About this exercise:
From the listing below, reproduce exactly the lines starting with the one with "none -> pink strawberry [673,168,699,190]" and going on through the one with "none -> red apple [490,238,524,270]", both ends kept. No picture is copied.

Records to process:
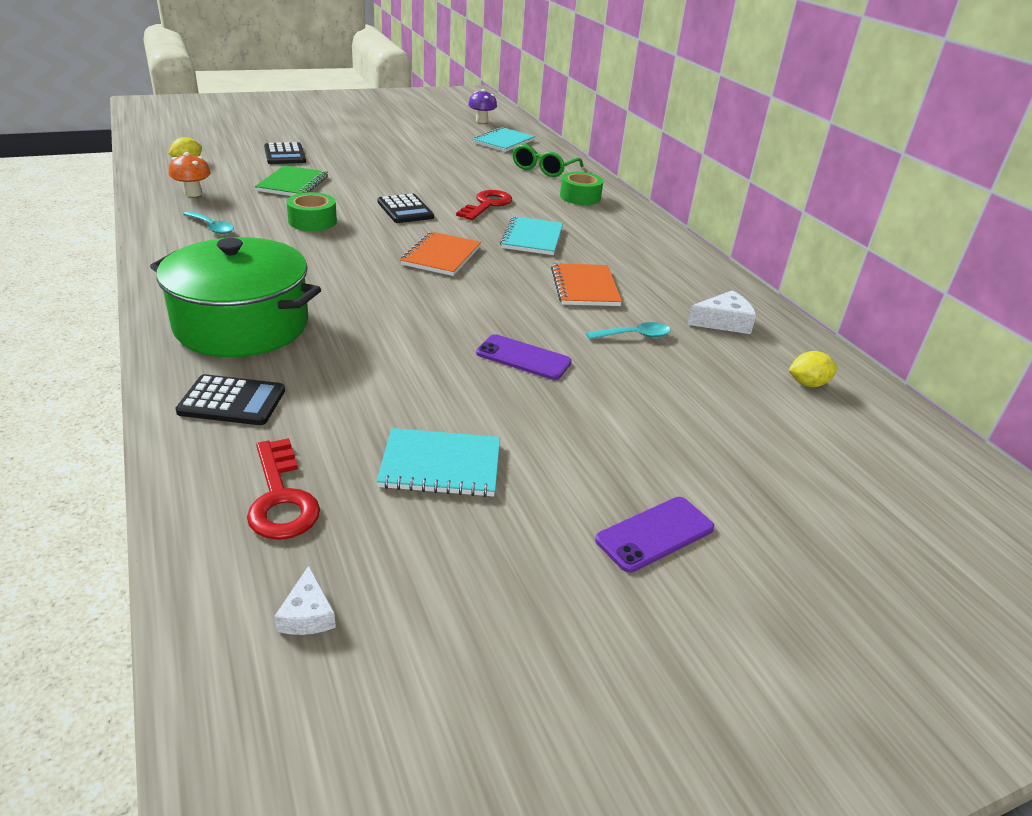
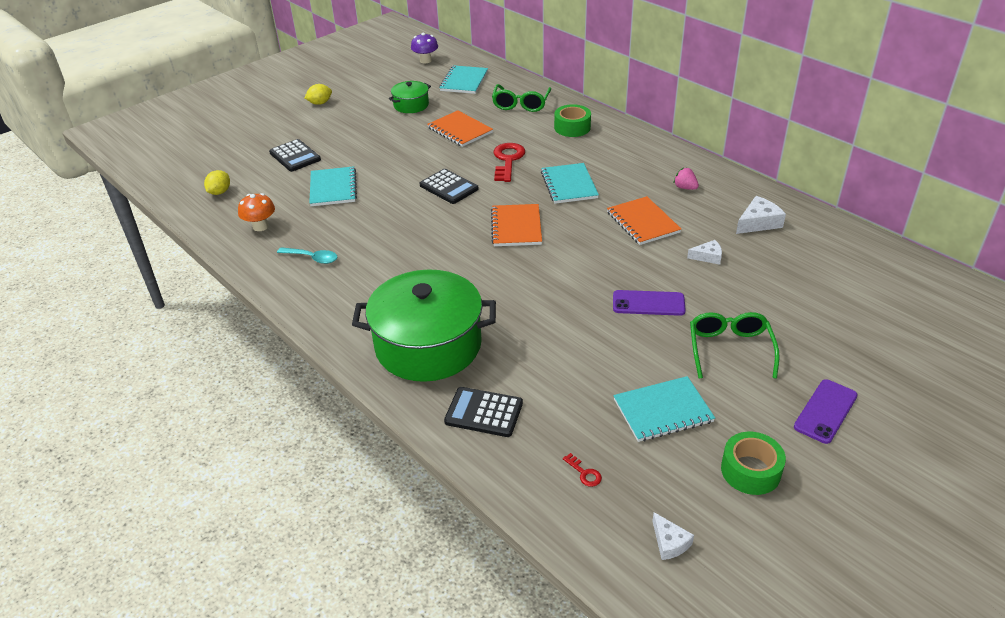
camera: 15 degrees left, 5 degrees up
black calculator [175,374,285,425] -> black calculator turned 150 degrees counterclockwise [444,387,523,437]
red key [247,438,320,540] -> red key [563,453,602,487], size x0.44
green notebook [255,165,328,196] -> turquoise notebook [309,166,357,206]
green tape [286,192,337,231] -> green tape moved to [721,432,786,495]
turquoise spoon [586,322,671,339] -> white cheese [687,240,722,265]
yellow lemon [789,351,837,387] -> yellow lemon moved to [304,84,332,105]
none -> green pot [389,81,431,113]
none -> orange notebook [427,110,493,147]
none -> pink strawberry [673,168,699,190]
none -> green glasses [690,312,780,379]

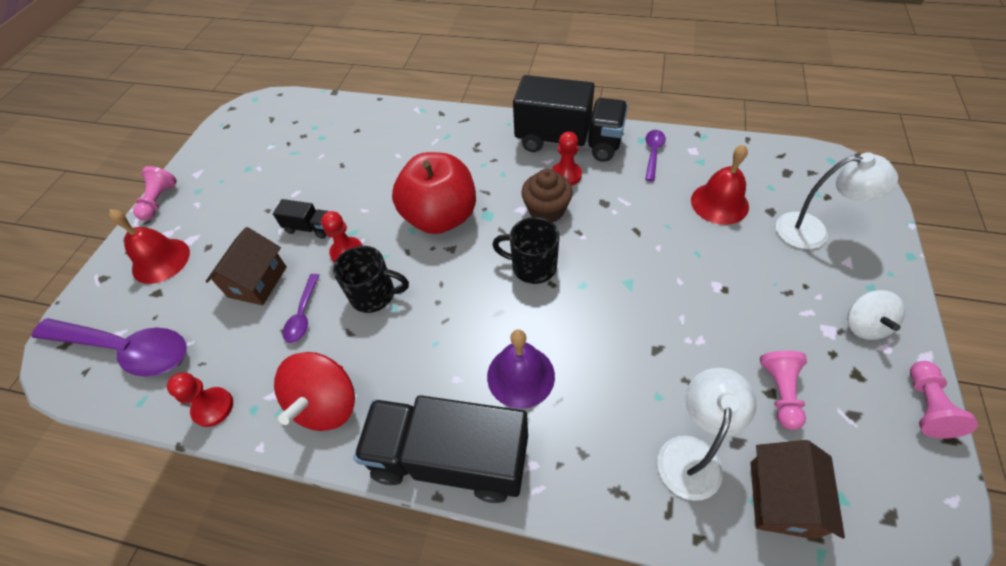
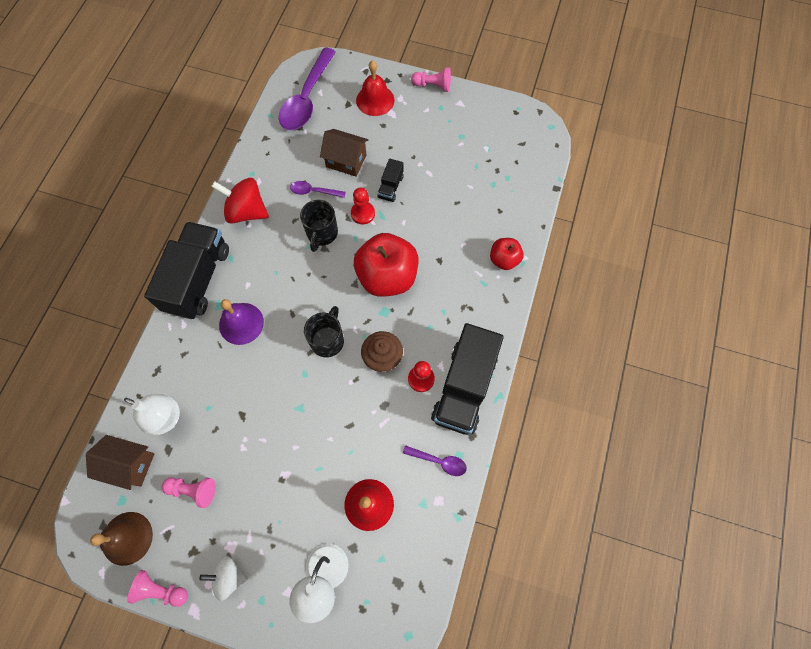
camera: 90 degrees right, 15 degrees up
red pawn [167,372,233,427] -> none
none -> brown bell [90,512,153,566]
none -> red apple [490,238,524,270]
* * *
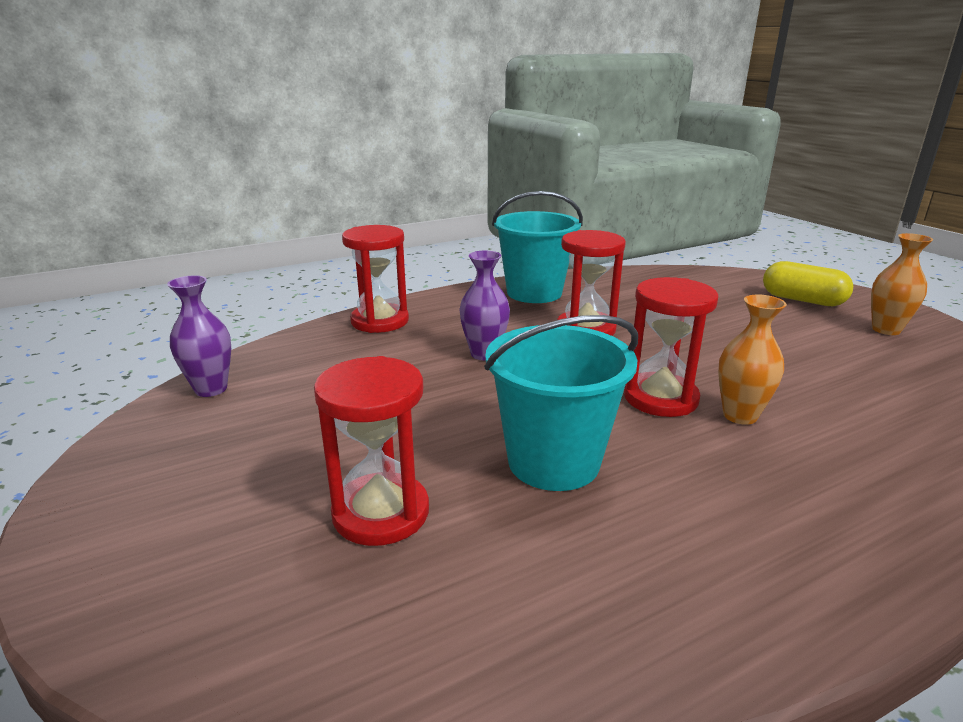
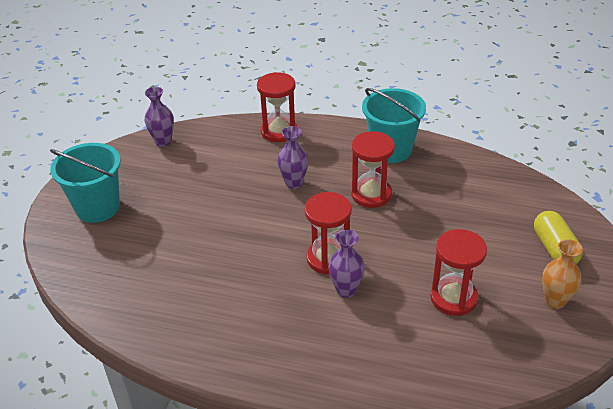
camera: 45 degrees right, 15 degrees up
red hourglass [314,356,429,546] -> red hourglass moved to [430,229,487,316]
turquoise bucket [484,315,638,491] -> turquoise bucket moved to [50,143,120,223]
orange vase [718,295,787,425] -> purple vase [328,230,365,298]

Written reply:
none -> pink strawberry [673,168,699,190]
none -> green glasses [690,312,780,379]

camera: 90 degrees right, 15 degrees up
red pawn [167,372,233,427] -> none
none -> brown bell [90,512,153,566]
none -> red apple [490,238,524,270]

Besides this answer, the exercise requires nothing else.